[[ GIVEN RECORDS open ]]
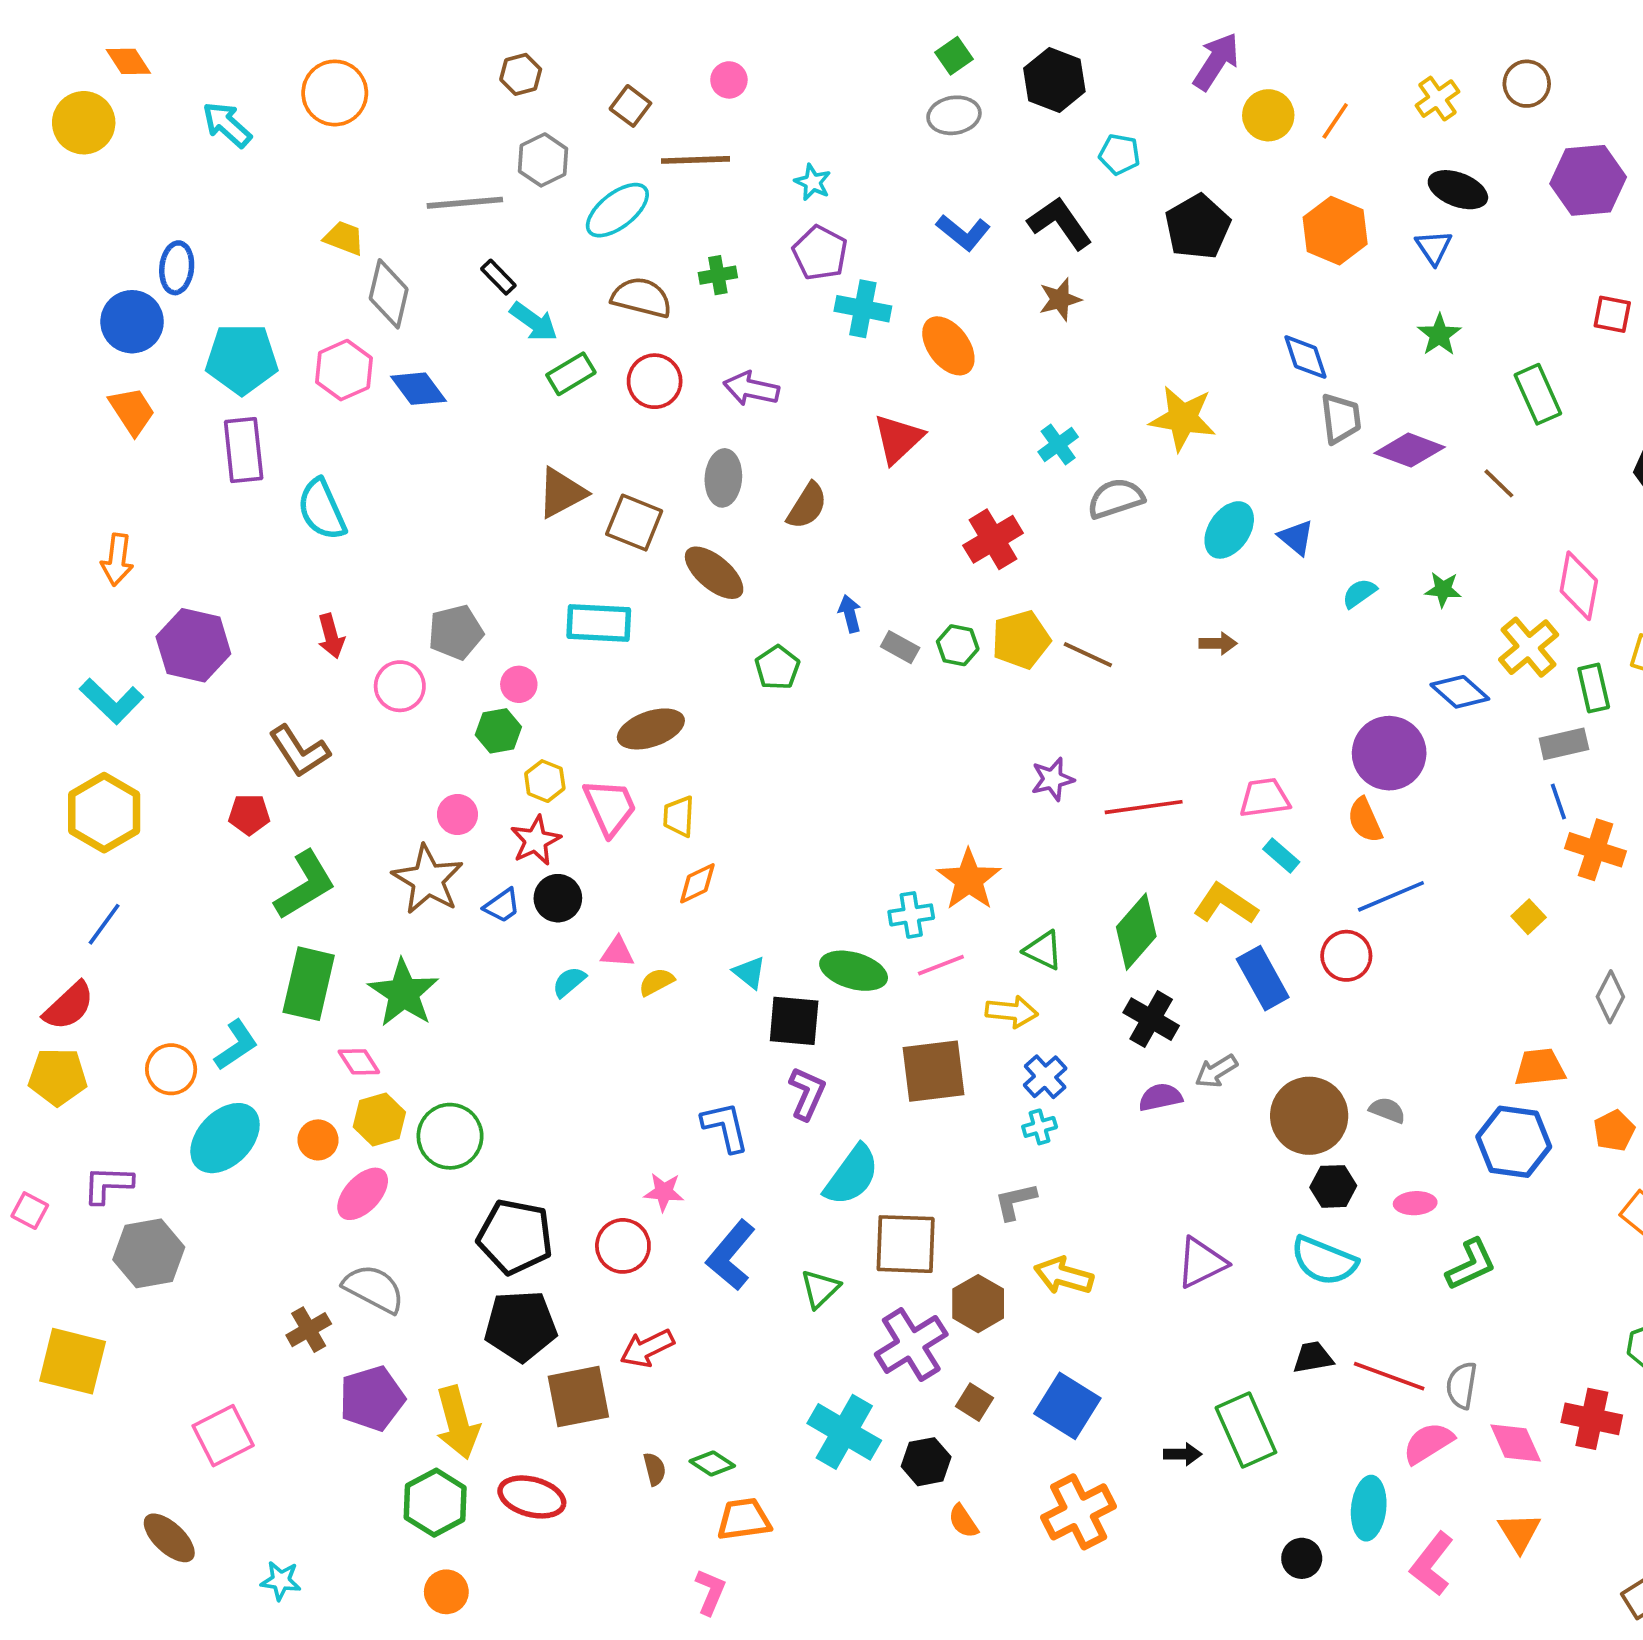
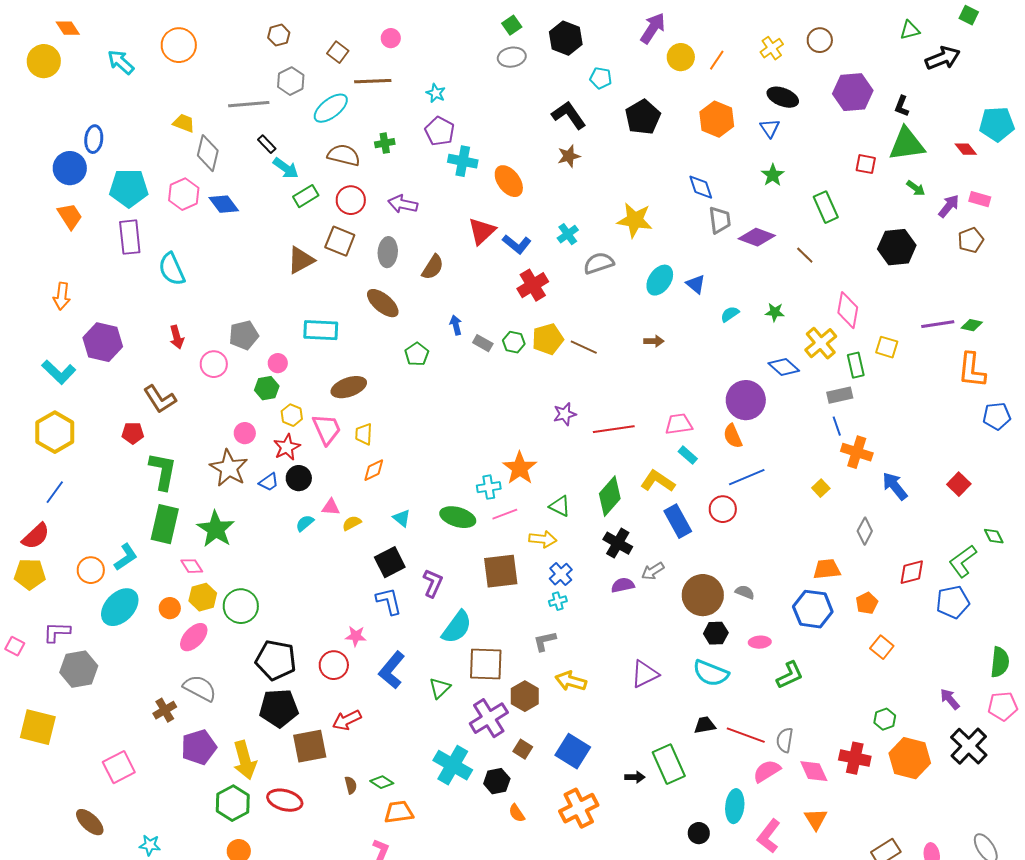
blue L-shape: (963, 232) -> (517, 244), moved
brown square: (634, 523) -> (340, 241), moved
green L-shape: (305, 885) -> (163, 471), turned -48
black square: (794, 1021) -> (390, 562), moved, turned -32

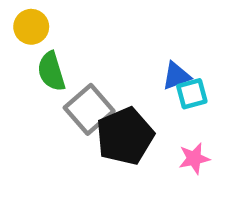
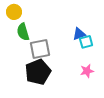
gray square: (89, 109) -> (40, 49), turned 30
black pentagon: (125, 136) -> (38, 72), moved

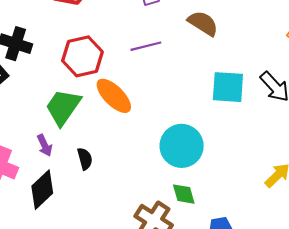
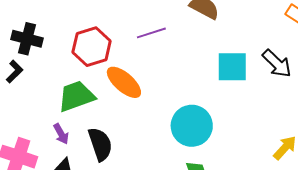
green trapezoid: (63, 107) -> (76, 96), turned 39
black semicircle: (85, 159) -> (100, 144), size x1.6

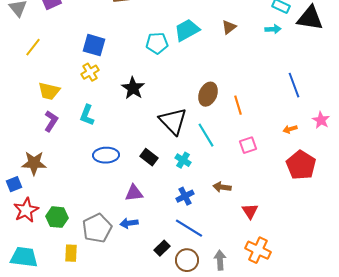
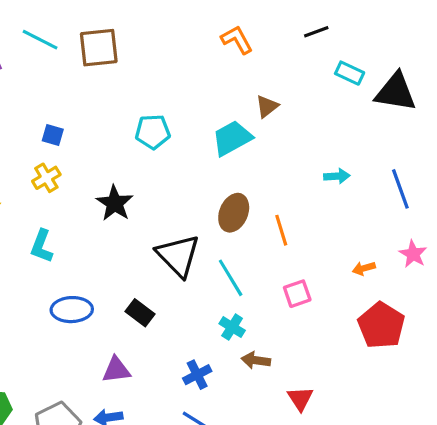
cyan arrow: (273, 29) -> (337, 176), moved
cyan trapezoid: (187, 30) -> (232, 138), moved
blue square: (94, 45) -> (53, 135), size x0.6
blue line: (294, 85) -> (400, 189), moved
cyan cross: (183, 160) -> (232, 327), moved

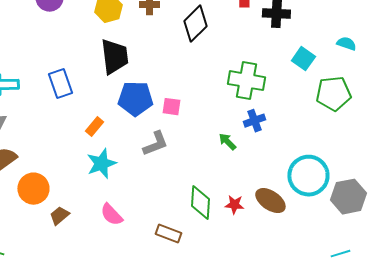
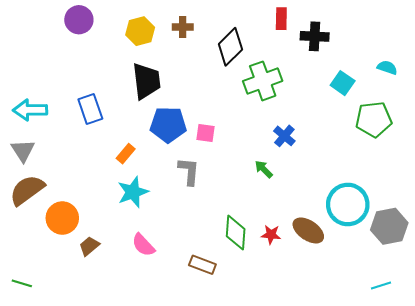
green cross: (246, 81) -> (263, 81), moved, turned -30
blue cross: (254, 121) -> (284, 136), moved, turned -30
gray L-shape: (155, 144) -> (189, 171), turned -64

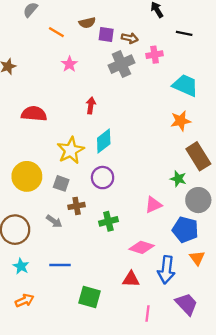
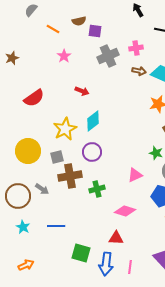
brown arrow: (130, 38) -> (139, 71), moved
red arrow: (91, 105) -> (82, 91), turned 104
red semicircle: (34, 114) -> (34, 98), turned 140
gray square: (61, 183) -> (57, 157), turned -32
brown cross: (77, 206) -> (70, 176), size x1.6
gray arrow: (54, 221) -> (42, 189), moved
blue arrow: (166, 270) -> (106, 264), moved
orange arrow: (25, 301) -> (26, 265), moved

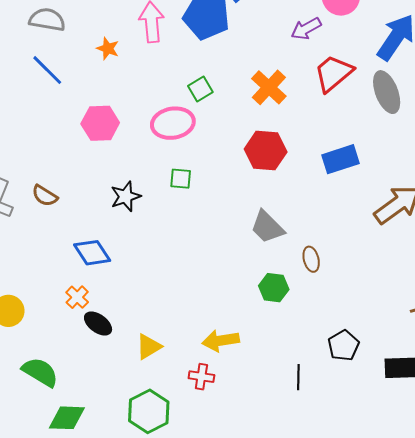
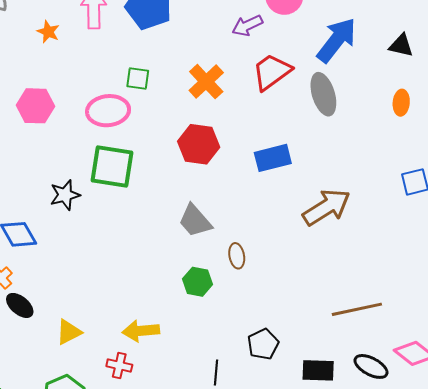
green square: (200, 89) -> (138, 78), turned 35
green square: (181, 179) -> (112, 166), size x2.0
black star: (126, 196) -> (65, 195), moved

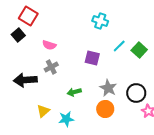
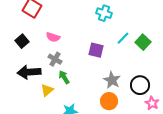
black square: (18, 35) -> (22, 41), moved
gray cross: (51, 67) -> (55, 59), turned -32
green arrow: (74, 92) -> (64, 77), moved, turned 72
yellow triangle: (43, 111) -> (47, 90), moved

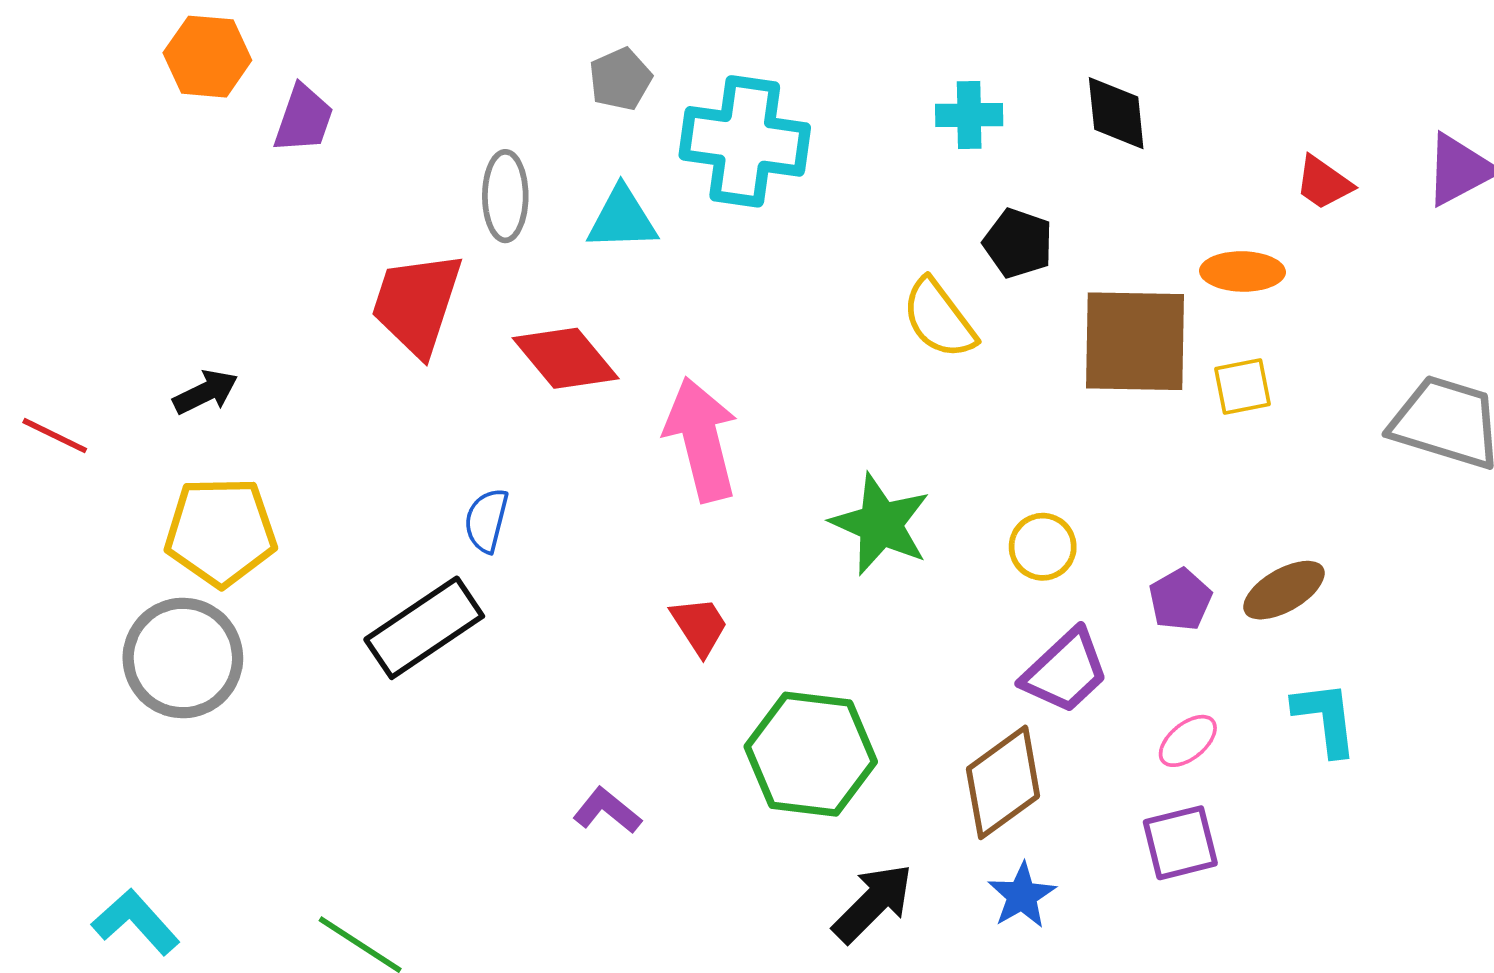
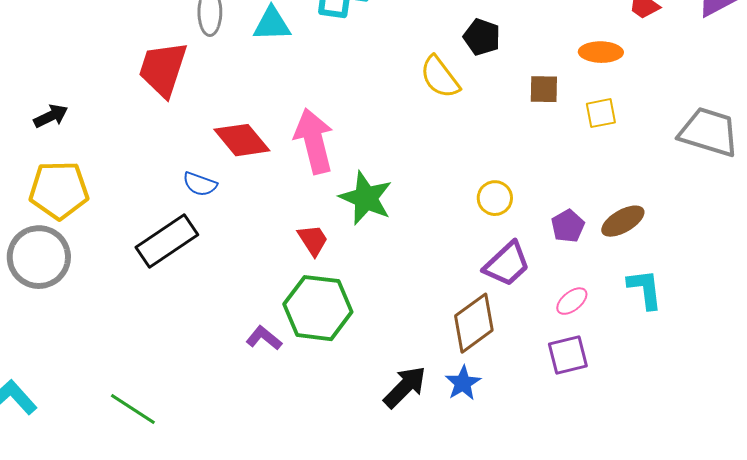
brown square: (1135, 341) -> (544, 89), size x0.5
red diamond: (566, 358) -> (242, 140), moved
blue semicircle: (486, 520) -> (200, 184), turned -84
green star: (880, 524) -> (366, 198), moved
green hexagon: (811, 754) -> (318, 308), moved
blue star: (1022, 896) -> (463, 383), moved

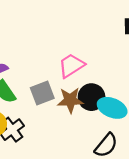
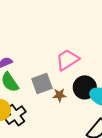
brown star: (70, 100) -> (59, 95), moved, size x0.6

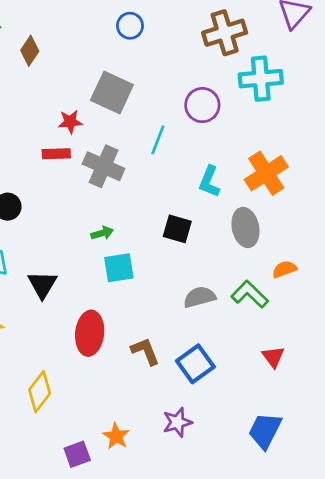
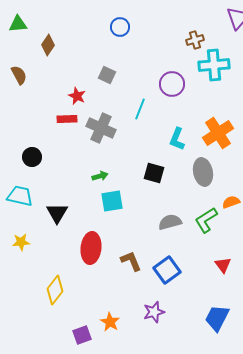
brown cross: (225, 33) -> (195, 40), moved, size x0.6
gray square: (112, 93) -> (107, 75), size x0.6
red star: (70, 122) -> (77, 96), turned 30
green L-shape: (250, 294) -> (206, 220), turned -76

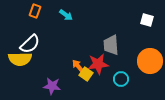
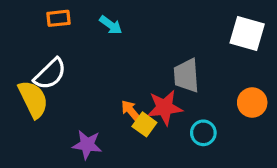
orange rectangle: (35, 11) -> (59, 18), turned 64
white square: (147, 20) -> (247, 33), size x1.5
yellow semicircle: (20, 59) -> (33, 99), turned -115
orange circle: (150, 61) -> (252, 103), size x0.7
[[ GIVEN RECORDS closed ]]
= EXERCISE REQUIREMENTS =
Keep to the stretch from the line containing "orange arrow: (25, 301) -> (26, 265), moved" through the line containing "yellow triangle: (43, 111) -> (47, 90), moved", both ends included, and copy it exactly from the listing above, minus the pictures.

= WORKED SOLUTION =
orange arrow: (25, 301) -> (26, 265), moved

green square: (200, 89) -> (138, 78), turned 35
green square: (181, 179) -> (112, 166), size x2.0
black star: (126, 196) -> (65, 195), moved

black square: (18, 35) -> (22, 41), moved
gray cross: (51, 67) -> (55, 59), turned -32
green arrow: (74, 92) -> (64, 77), moved, turned 72
yellow triangle: (43, 111) -> (47, 90), moved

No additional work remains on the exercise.